▶ REQUIRED WORK: Please take the records that follow and repeat exactly the lines starting with the line with "IC1: OR 74HC32" and going on through the line with "R6: 4.3k (+3V3, N2) -> none".

[Change listing data]
....................

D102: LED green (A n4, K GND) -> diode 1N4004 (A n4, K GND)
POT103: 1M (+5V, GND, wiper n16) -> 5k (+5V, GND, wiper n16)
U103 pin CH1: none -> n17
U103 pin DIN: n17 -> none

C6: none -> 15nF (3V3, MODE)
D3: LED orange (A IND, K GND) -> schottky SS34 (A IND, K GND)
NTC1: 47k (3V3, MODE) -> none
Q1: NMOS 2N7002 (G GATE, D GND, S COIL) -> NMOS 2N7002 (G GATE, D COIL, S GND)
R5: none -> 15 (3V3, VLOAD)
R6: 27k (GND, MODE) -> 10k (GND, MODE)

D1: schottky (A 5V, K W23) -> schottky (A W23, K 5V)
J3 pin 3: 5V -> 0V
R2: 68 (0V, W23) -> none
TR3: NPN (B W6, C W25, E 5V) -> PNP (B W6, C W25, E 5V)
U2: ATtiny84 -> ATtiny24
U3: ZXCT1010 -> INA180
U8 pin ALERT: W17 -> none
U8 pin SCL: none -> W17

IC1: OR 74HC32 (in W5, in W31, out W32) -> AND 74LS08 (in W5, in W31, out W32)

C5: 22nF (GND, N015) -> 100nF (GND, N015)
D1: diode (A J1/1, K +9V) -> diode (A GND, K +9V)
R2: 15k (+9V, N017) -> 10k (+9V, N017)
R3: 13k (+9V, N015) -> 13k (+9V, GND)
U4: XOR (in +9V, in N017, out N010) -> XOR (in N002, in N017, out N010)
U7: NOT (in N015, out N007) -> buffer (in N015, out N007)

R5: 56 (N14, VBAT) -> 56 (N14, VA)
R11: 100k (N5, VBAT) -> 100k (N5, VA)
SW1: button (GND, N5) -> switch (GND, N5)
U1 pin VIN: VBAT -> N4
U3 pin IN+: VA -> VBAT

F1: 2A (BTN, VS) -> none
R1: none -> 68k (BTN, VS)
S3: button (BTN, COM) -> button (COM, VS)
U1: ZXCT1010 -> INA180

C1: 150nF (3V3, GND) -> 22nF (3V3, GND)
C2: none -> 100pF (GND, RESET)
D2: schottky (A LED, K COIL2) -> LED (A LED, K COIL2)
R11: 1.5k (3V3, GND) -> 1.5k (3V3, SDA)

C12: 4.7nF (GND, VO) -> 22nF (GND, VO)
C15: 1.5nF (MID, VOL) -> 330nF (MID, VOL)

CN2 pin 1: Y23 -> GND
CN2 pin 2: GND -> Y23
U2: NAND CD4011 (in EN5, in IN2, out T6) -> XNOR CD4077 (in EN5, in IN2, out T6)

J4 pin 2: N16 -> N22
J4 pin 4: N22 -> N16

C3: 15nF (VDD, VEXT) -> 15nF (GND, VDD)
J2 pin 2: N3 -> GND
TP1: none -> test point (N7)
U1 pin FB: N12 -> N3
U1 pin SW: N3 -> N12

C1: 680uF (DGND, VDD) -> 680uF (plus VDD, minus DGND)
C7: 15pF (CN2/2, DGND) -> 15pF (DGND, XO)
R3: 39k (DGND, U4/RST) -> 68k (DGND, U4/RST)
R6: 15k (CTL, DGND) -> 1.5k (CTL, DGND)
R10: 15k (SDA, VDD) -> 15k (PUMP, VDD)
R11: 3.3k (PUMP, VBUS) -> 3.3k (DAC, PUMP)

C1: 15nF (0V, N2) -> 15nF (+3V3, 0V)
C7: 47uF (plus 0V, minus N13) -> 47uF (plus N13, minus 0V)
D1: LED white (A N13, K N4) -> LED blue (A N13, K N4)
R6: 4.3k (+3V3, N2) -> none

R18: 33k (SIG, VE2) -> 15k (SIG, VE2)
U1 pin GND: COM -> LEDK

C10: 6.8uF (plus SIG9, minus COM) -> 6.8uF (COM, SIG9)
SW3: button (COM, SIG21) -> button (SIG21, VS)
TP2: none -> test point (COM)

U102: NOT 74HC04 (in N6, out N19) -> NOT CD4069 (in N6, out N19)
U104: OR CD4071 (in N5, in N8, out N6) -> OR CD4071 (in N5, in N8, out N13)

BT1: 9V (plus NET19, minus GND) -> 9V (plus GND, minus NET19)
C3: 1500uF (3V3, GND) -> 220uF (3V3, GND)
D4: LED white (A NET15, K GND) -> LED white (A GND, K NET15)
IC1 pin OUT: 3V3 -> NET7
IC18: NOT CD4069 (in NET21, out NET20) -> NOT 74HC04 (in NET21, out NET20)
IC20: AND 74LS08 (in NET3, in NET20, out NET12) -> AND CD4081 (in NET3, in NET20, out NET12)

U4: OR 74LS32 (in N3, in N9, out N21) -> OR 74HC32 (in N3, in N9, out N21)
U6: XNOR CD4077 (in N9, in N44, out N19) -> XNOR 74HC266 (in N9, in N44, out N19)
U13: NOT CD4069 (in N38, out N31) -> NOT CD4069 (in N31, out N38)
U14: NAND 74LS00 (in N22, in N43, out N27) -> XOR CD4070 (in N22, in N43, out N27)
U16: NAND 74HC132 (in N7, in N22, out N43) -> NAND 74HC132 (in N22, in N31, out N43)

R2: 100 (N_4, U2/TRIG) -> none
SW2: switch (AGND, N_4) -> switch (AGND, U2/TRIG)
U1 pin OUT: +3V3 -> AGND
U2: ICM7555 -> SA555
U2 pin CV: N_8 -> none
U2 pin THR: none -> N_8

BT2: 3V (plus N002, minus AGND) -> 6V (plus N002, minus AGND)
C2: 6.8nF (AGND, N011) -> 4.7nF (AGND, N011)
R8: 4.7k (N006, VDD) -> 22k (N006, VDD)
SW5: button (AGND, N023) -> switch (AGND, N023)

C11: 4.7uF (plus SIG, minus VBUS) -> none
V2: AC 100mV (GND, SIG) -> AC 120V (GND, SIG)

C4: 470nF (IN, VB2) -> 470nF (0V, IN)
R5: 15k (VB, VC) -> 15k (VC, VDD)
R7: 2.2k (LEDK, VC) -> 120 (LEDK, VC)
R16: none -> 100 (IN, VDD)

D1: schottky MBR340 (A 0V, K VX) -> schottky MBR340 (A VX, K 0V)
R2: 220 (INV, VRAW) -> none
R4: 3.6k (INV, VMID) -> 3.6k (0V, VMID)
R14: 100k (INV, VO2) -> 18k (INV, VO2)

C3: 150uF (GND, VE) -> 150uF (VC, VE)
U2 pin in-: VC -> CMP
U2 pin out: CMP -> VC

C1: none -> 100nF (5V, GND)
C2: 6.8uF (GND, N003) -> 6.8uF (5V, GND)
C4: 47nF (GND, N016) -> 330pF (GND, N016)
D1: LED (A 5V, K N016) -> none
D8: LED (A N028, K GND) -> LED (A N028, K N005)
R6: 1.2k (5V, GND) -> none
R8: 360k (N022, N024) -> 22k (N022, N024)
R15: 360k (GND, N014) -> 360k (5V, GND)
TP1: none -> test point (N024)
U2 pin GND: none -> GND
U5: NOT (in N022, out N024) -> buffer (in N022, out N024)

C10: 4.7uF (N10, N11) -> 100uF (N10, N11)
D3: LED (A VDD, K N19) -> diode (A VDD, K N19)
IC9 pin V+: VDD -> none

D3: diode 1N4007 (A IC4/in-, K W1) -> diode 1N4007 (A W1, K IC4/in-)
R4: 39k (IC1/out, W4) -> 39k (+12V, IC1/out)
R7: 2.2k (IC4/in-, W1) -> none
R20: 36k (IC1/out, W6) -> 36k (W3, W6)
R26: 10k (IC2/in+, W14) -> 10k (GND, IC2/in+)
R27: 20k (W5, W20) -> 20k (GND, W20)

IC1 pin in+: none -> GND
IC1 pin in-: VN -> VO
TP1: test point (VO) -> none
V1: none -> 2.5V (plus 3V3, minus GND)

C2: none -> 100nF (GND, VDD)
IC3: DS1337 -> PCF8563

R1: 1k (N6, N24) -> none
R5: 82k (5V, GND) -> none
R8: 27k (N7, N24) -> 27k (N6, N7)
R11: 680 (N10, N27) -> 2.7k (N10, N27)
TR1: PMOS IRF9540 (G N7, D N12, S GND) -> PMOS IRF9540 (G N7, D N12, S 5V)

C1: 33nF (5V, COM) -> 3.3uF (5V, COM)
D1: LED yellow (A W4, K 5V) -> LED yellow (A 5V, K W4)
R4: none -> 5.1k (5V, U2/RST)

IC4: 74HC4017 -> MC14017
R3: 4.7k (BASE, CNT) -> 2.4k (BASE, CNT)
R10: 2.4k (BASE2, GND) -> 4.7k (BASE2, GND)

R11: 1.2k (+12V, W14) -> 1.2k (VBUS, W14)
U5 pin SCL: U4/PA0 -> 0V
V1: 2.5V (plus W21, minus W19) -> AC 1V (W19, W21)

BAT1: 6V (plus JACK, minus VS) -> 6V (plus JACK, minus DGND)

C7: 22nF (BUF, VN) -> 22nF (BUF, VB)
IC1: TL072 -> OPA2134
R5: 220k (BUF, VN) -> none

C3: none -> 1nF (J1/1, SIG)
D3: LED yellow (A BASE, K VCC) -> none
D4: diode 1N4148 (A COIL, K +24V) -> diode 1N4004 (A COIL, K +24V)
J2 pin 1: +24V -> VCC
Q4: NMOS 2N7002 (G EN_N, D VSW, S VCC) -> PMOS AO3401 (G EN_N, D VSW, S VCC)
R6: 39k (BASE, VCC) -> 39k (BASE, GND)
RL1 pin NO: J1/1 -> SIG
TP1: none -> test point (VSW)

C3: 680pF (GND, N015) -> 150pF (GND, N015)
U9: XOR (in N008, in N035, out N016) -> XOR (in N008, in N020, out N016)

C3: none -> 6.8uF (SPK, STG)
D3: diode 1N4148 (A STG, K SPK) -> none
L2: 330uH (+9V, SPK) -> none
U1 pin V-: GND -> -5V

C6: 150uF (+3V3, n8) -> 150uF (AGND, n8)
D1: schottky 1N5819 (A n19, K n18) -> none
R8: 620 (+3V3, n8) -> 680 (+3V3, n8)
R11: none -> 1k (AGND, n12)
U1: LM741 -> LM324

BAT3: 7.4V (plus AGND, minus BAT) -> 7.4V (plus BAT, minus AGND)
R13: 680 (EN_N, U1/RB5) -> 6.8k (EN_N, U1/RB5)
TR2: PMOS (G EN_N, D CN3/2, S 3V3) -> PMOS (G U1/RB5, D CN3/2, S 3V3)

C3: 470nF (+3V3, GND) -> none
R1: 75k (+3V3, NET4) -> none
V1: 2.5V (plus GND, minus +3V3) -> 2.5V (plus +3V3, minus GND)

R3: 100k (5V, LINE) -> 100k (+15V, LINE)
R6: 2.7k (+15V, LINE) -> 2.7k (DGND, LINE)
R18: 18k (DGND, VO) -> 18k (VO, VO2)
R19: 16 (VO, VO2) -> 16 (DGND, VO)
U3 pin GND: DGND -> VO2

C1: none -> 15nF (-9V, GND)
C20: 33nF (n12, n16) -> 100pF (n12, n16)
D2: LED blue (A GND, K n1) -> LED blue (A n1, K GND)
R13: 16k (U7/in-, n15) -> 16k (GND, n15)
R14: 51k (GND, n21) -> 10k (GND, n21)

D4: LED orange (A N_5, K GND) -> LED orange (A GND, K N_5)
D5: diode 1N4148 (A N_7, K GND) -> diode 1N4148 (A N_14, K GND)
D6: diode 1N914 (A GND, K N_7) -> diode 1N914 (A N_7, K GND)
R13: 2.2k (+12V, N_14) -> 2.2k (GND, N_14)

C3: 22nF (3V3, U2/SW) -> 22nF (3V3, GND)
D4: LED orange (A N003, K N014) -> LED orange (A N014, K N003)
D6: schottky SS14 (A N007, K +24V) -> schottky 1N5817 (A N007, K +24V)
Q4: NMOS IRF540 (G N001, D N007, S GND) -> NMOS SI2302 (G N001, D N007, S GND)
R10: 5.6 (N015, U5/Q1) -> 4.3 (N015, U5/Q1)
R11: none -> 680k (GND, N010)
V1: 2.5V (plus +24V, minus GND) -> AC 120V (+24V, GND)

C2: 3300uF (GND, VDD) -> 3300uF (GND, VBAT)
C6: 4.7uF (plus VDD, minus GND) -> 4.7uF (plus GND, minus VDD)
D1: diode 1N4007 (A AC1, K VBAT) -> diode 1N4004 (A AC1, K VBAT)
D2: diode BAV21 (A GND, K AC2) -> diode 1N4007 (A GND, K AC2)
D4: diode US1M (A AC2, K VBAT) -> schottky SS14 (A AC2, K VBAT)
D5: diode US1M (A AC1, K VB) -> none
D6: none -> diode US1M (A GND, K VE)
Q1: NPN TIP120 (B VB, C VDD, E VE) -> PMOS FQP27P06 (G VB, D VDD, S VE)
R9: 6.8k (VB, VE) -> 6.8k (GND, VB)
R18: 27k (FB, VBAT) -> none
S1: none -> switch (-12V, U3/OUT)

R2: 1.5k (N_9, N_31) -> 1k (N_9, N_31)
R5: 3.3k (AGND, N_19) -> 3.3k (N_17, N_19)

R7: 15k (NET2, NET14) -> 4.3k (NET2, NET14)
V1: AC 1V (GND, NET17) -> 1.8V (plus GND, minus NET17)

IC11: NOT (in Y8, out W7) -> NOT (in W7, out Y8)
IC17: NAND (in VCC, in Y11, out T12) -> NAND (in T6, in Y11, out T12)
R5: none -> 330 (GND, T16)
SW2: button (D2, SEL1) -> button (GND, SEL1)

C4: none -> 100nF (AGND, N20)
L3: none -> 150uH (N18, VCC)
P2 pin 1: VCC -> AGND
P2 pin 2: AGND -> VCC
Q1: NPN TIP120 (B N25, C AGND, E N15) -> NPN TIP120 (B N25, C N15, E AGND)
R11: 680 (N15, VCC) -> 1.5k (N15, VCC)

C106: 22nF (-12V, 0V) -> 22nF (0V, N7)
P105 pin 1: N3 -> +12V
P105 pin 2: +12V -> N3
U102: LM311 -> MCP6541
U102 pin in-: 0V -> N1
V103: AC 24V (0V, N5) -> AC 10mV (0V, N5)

....................

▶ ANSWER BELOW:
IC1: OR 74HC32 (in W5, in W31, out W32) -> AND 74LS08 (in W5, in W31, out W32)

C5: 22nF (GND, N015) -> 100nF (GND, N015)
D1: diode (A J1/1, K +9V) -> diode (A GND, K +9V)
R2: 15k (+9V, N017) -> 10k (+9V, N017)
R3: 13k (+9V, N015) -> 13k (+9V, GND)
U4: XOR (in +9V, in N017, out N010) -> XOR (in N002, in N017, out N010)
U7: NOT (in N015, out N007) -> buffer (in N015, out N007)

R5: 56 (N14, VBAT) -> 56 (N14, VA)
R11: 100k (N5, VBAT) -> 100k (N5, VA)
SW1: button (GND, N5) -> switch (GND, N5)
U1 pin VIN: VBAT -> N4
U3 pin IN+: VA -> VBAT

F1: 2A (BTN, VS) -> none
R1: none -> 68k (BTN, VS)
S3: button (BTN, COM) -> button (COM, VS)
U1: ZXCT1010 -> INA180

C1: 150nF (3V3, GND) -> 22nF (3V3, GND)
C2: none -> 100pF (GND, RESET)
D2: schottky (A LED, K COIL2) -> LED (A LED, K COIL2)
R11: 1.5k (3V3, GND) -> 1.5k (3V3, SDA)

C12: 4.7nF (GND, VO) -> 22nF (GND, VO)
C15: 1.5nF (MID, VOL) -> 330nF (MID, VOL)

CN2 pin 1: Y23 -> GND
CN2 pin 2: GND -> Y23
U2: NAND CD4011 (in EN5, in IN2, out T6) -> XNOR CD4077 (in EN5, in IN2, out T6)

J4 pin 2: N16 -> N22
J4 pin 4: N22 -> N16

C3: 15nF (VDD, VEXT) -> 15nF (GND, VDD)
J2 pin 2: N3 -> GND
TP1: none -> test point (N7)
U1 pin FB: N12 -> N3
U1 pin SW: N3 -> N12

C1: 680uF (DGND, VDD) -> 680uF (plus VDD, minus DGND)
C7: 15pF (CN2/2, DGND) -> 15pF (DGND, XO)
R3: 39k (DGND, U4/RST) -> 68k (DGND, U4/RST)
R6: 15k (CTL, DGND) -> 1.5k (CTL, DGND)
R10: 15k (SDA, VDD) -> 15k (PUMP, VDD)
R11: 3.3k (PUMP, VBUS) -> 3.3k (DAC, PUMP)

C1: 15nF (0V, N2) -> 15nF (+3V3, 0V)
C7: 47uF (plus 0V, minus N13) -> 47uF (plus N13, minus 0V)
D1: LED white (A N13, K N4) -> LED blue (A N13, K N4)
R6: 4.3k (+3V3, N2) -> none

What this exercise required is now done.